Given data section start

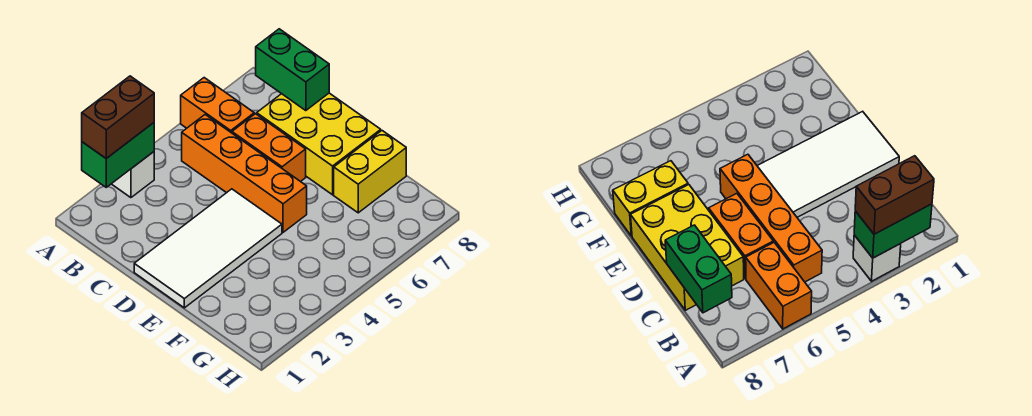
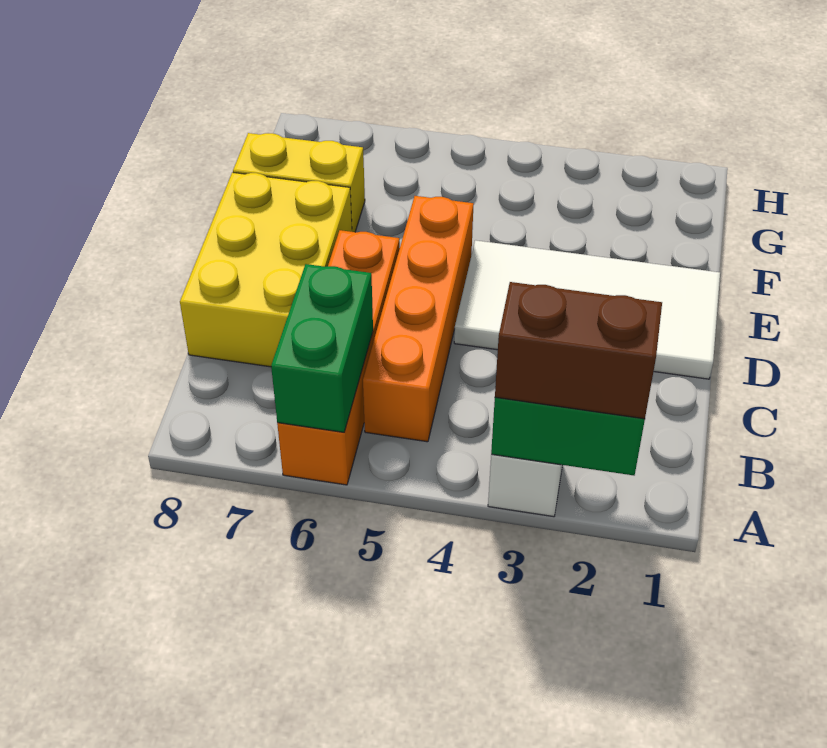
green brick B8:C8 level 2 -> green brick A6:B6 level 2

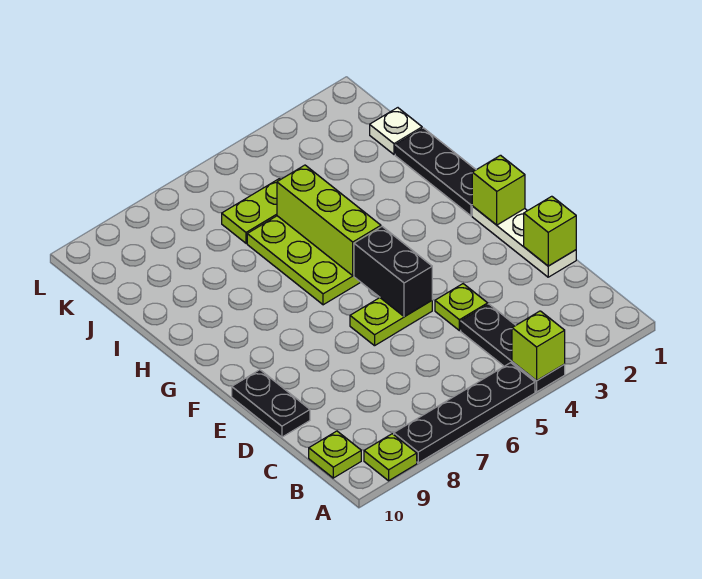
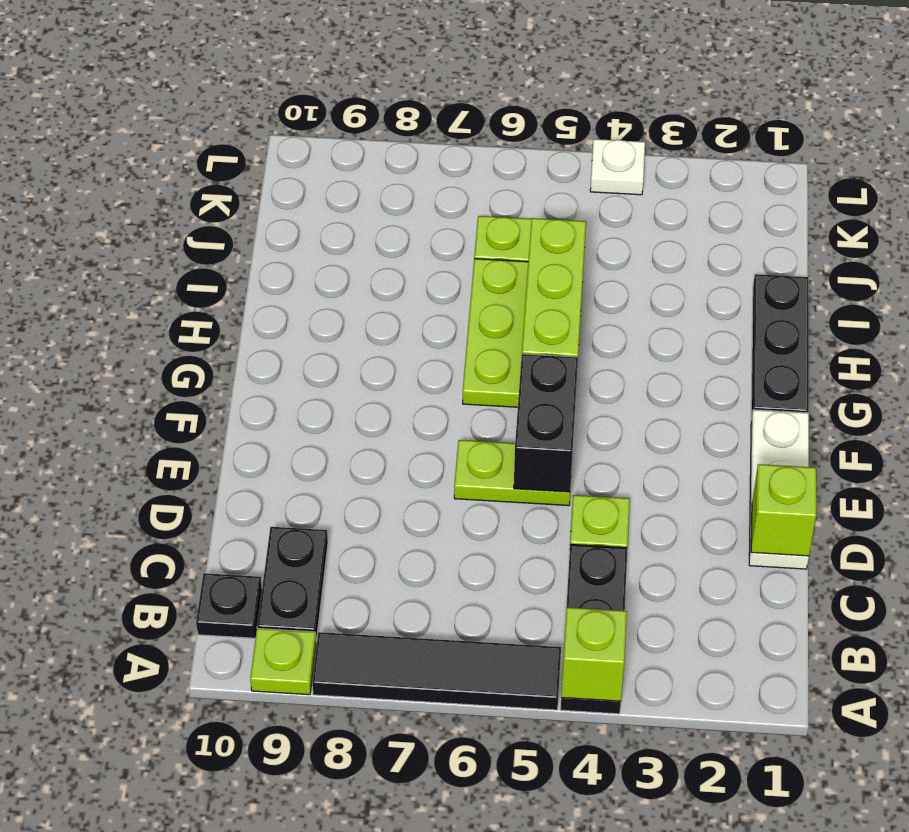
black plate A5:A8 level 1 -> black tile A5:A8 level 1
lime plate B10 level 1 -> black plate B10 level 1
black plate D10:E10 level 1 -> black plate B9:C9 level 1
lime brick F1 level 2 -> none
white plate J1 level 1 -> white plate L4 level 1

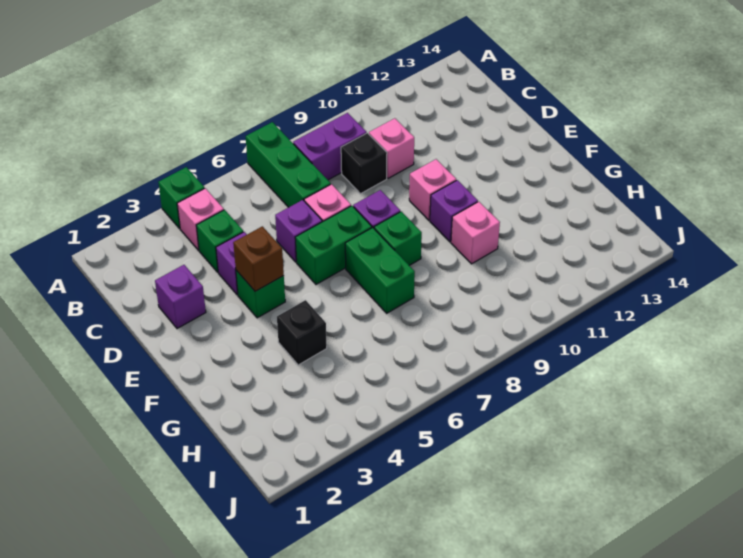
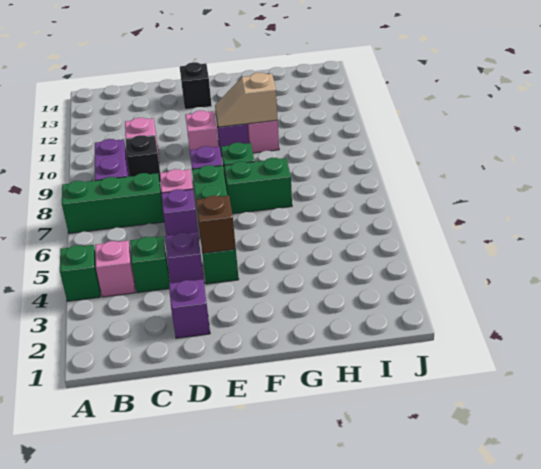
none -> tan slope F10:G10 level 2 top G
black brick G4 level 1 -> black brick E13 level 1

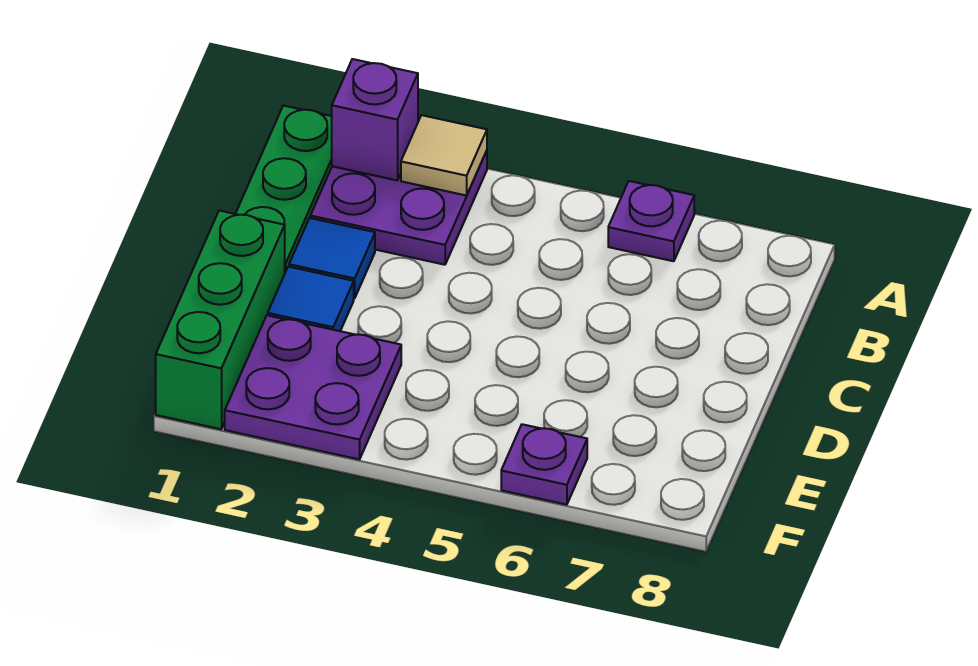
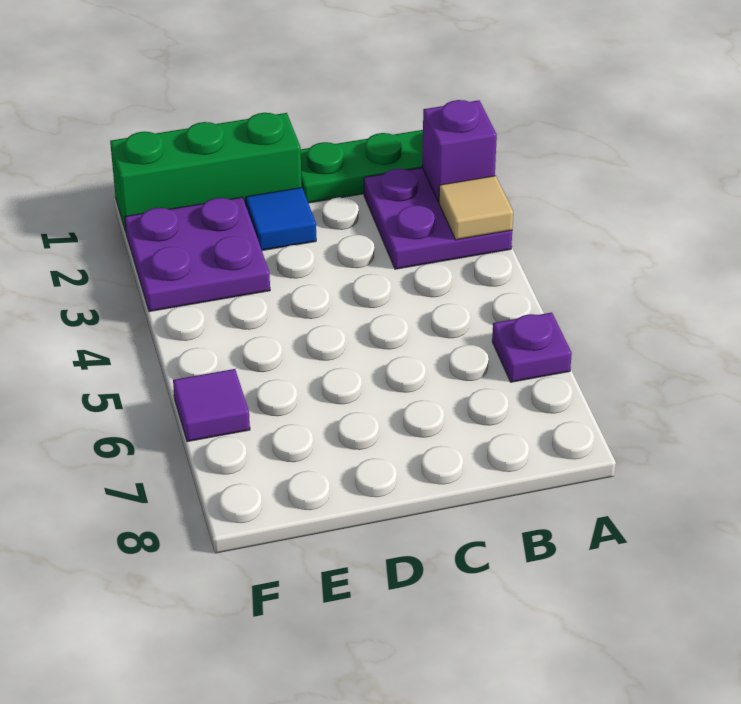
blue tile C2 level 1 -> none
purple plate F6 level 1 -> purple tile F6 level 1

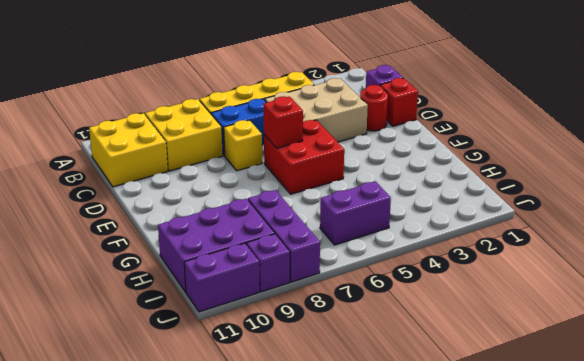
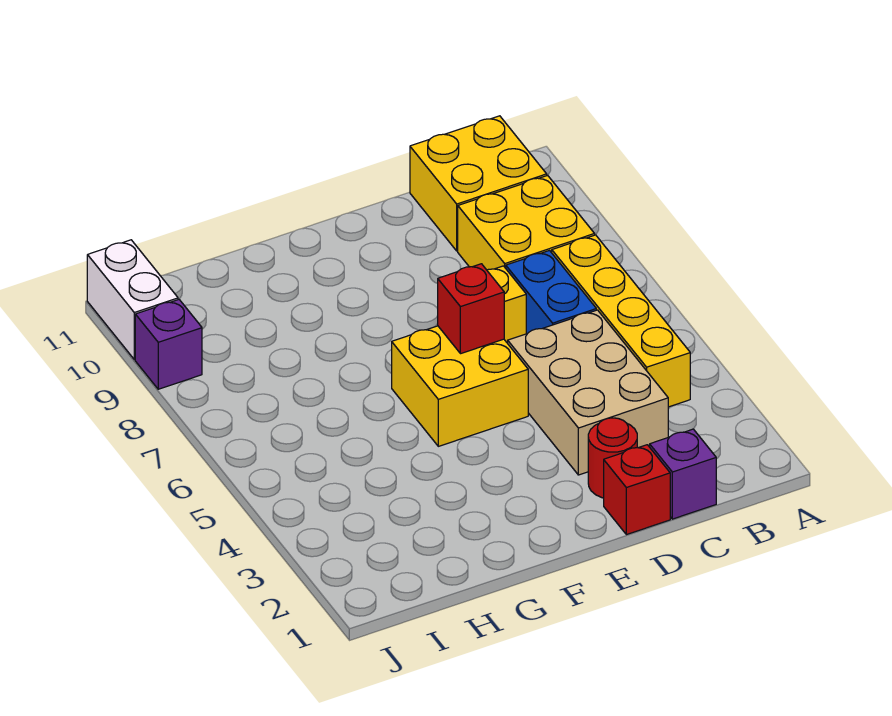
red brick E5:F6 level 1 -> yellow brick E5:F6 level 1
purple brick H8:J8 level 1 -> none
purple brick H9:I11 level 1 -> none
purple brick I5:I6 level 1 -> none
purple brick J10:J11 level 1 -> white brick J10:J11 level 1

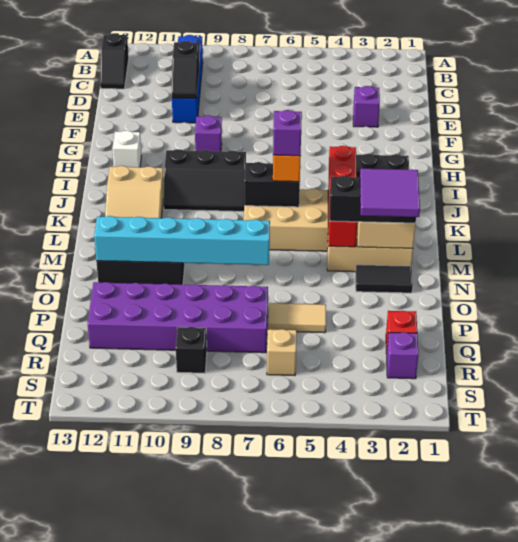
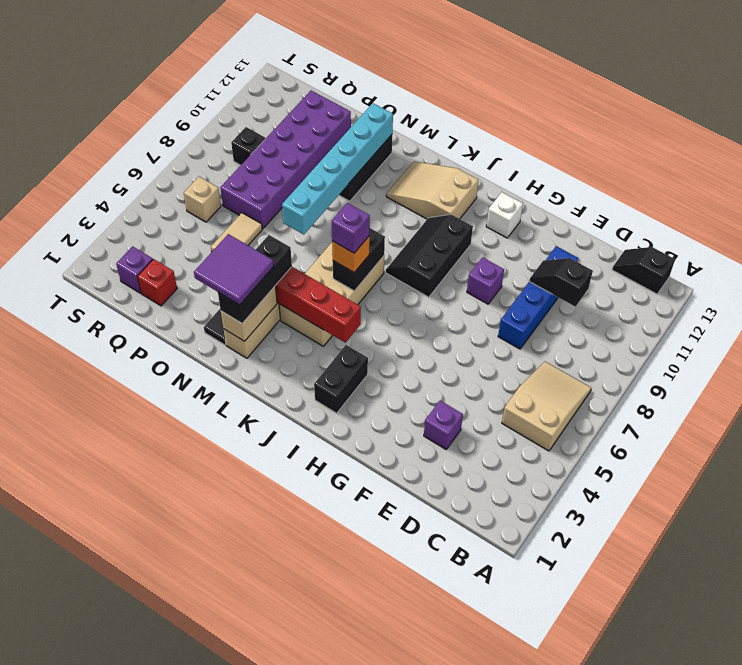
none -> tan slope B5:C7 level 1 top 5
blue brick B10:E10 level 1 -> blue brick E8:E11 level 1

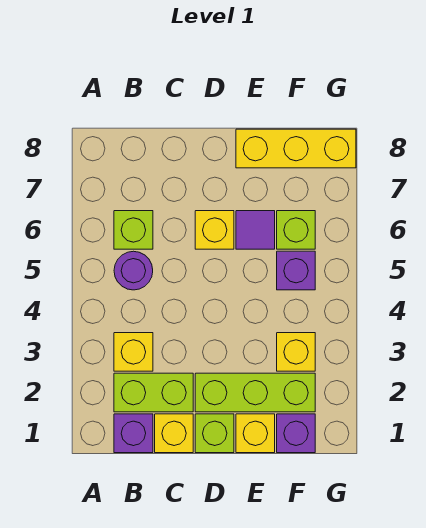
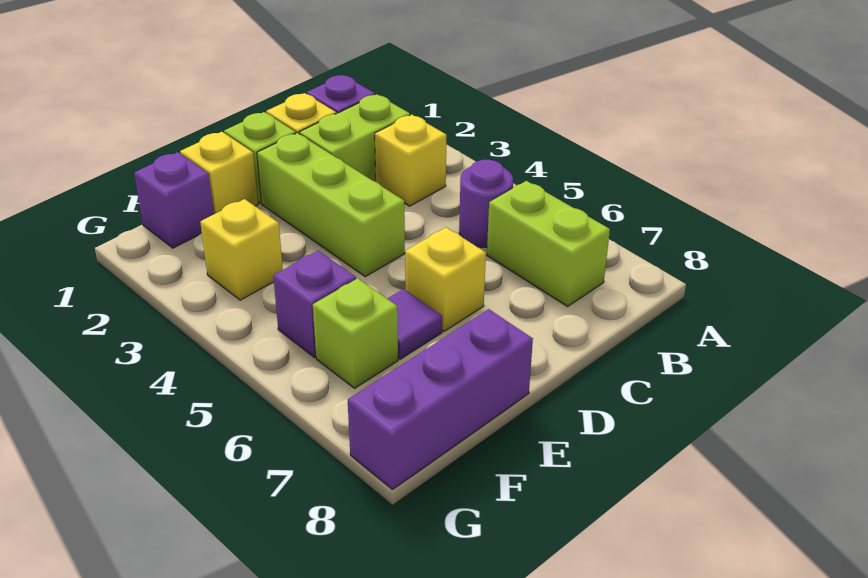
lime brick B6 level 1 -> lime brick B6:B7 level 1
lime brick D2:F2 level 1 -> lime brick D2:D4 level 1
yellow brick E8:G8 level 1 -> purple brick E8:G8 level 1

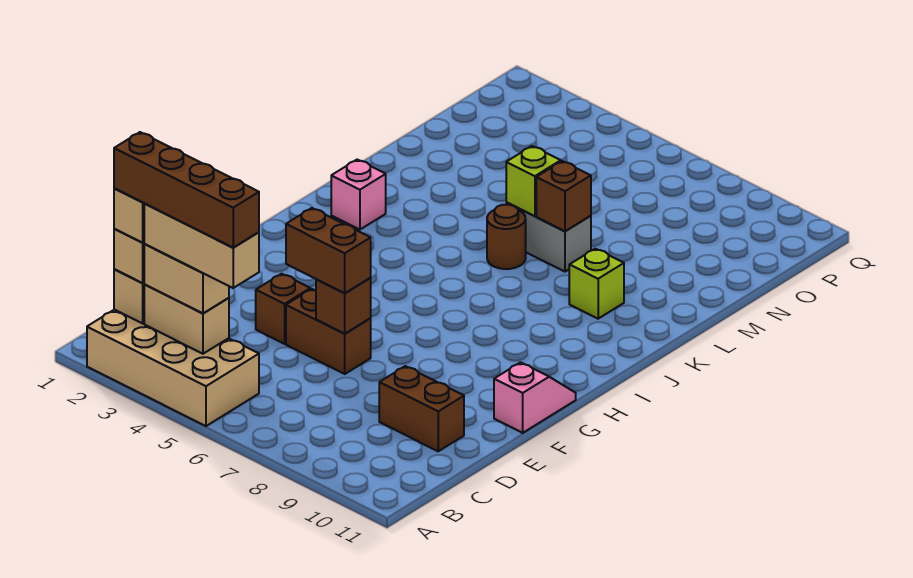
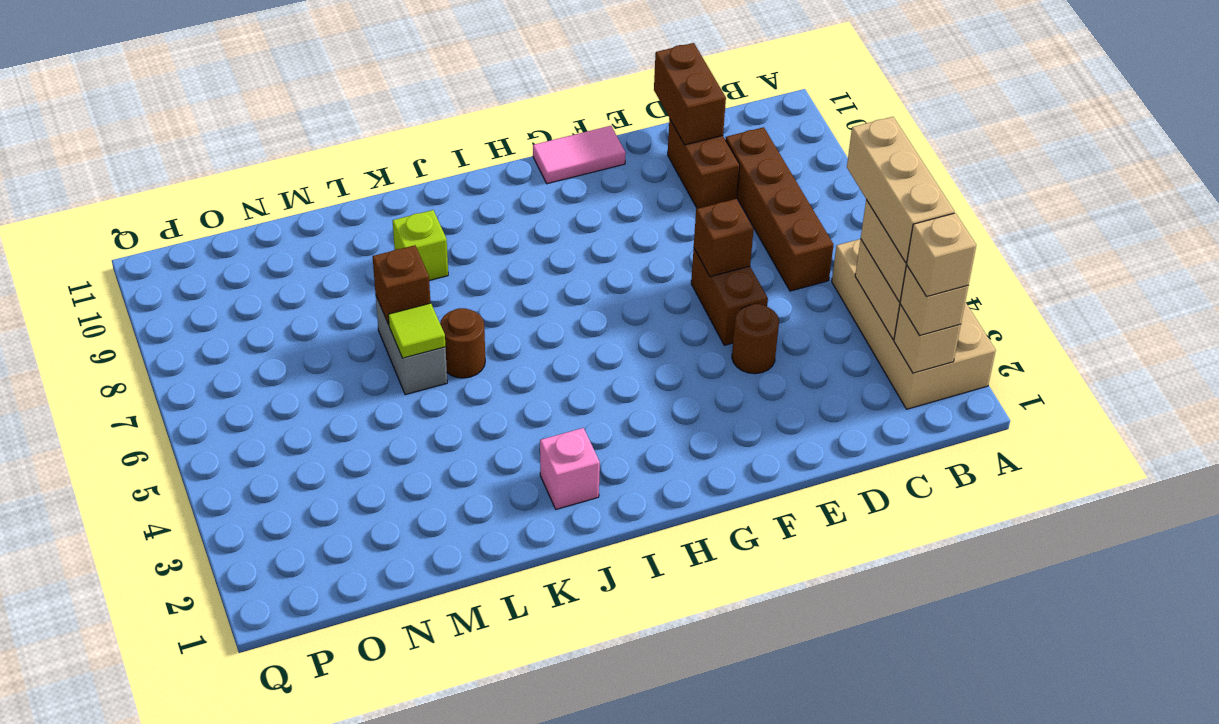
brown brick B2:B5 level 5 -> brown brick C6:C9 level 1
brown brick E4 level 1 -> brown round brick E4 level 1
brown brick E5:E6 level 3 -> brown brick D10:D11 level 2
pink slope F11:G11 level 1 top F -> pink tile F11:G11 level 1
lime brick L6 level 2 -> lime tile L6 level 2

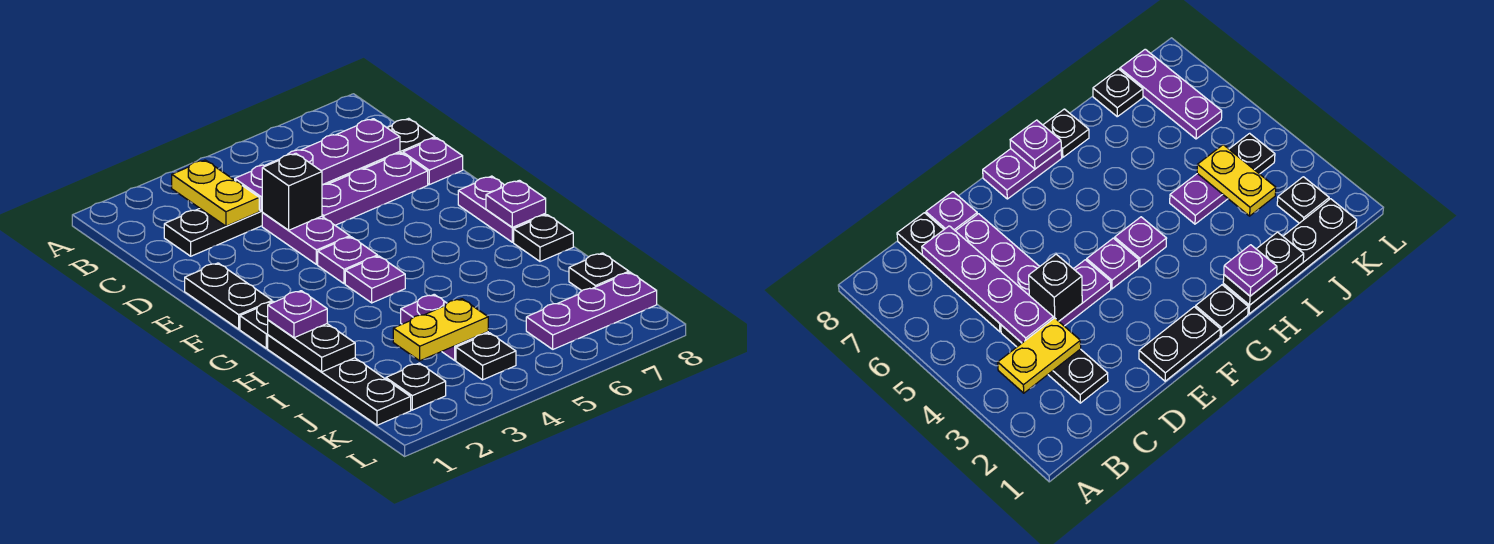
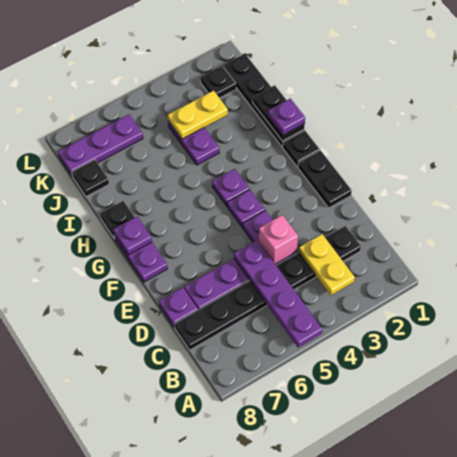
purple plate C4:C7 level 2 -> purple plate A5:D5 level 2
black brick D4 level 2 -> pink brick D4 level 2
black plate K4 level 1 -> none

Given data section end

An exact copy of the lines from the one with "blue brick B10:E10" through the last line of the records, inclusive, is required, with all pictures left out.

Exercise result >>
blue brick B10:E10 level 1 -> blue brick E8:E11 level 1

lime brick B6 level 1 -> lime brick B6:B7 level 1
lime brick D2:F2 level 1 -> lime brick D2:D4 level 1
yellow brick E8:G8 level 1 -> purple brick E8:G8 level 1

brown brick B2:B5 level 5 -> brown brick C6:C9 level 1
brown brick E4 level 1 -> brown round brick E4 level 1
brown brick E5:E6 level 3 -> brown brick D10:D11 level 2
pink slope F11:G11 level 1 top F -> pink tile F11:G11 level 1
lime brick L6 level 2 -> lime tile L6 level 2

purple plate C4:C7 level 2 -> purple plate A5:D5 level 2
black brick D4 level 2 -> pink brick D4 level 2
black plate K4 level 1 -> none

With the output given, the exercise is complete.